What to do:
Check each line of the records for "moved"; collect those that have it.
** Supplied records follows **
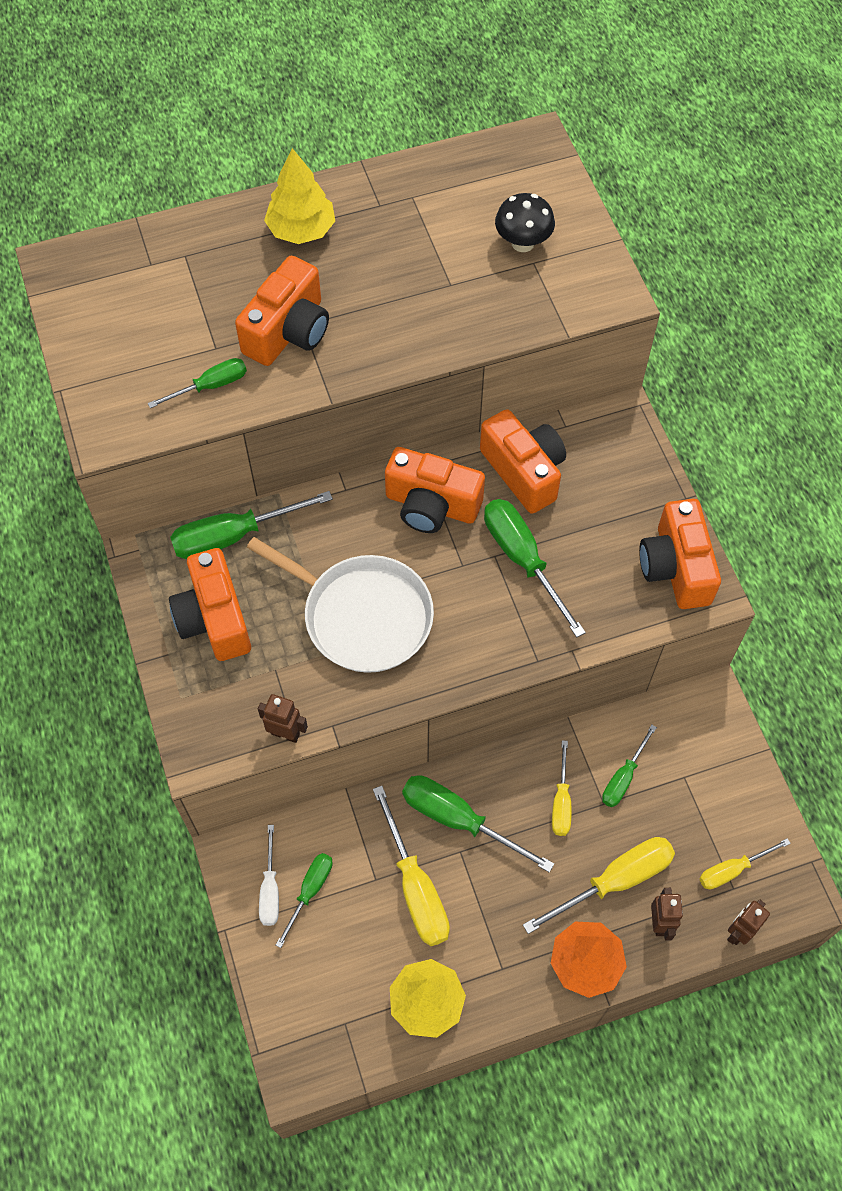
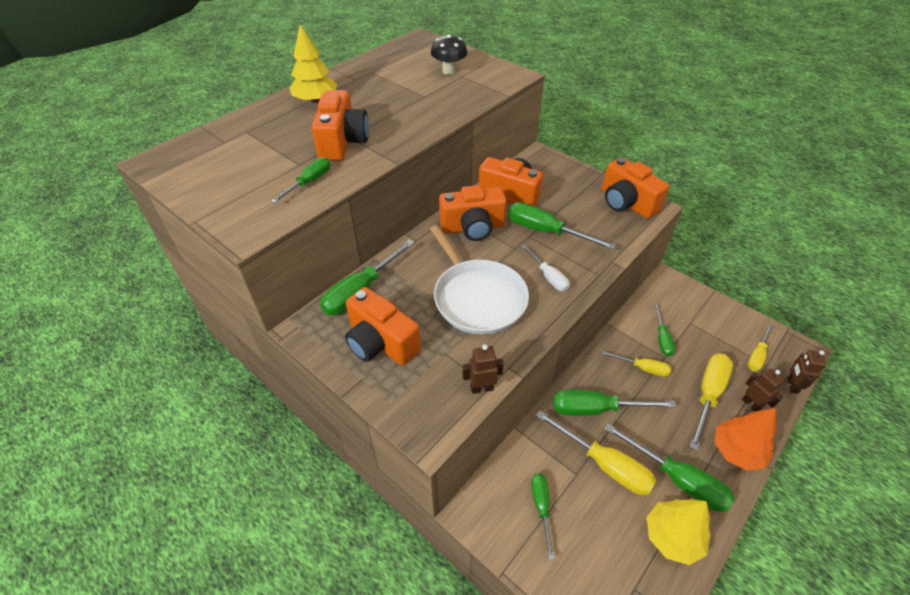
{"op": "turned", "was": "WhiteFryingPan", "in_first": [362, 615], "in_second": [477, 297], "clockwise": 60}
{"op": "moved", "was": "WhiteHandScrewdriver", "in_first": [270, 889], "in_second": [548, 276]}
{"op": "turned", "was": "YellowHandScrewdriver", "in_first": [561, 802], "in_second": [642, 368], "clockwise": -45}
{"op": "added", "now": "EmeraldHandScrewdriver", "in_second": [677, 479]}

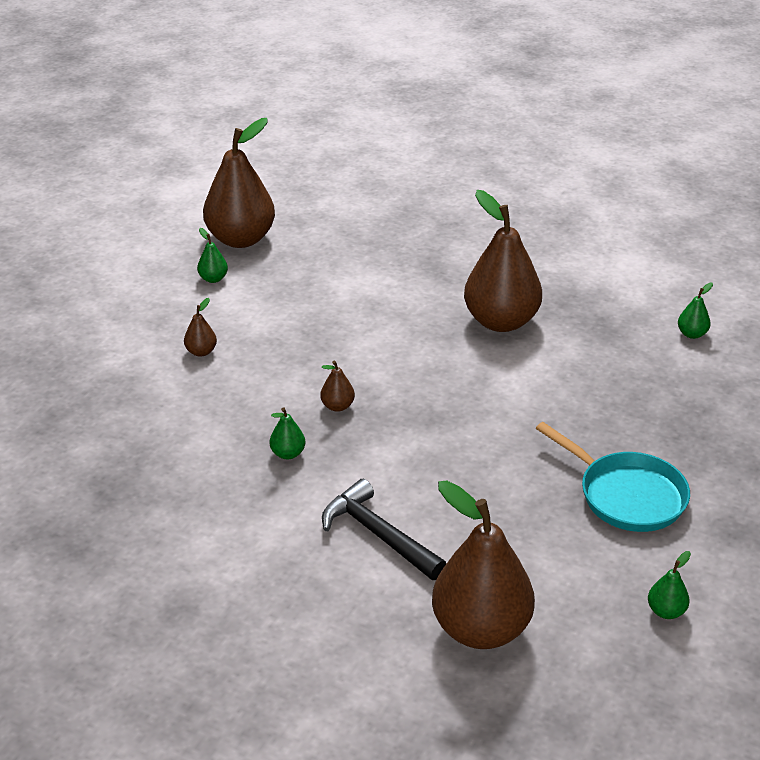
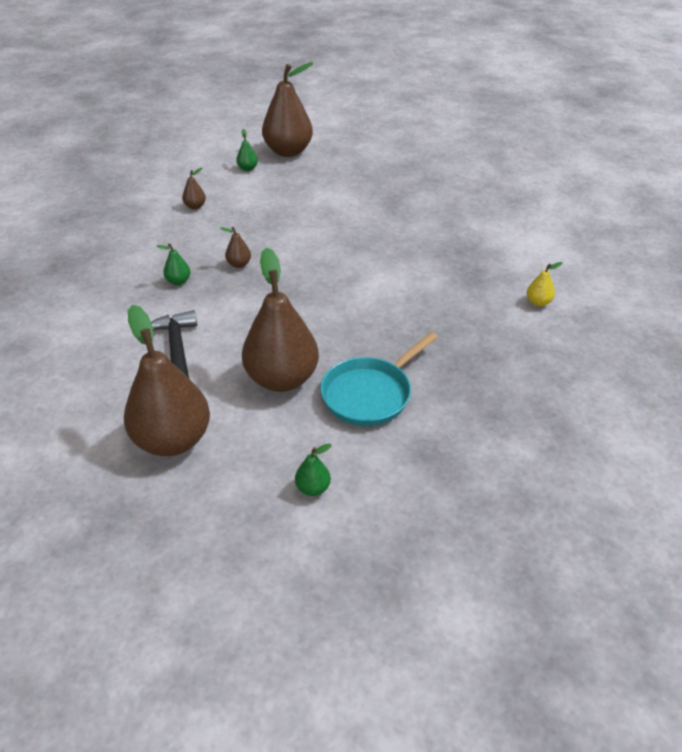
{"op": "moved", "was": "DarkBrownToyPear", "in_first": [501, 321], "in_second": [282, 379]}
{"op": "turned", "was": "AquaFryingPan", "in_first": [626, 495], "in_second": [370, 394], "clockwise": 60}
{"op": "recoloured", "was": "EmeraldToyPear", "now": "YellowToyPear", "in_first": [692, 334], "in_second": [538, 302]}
** End of Supplied records **
Result for this exercise:
{"op": "moved", "was": "WhiteHandScrewdriver", "in_first": [270, 889], "in_second": [548, 276]}
{"op": "moved", "was": "DarkBrownToyPear", "in_first": [501, 321], "in_second": [282, 379]}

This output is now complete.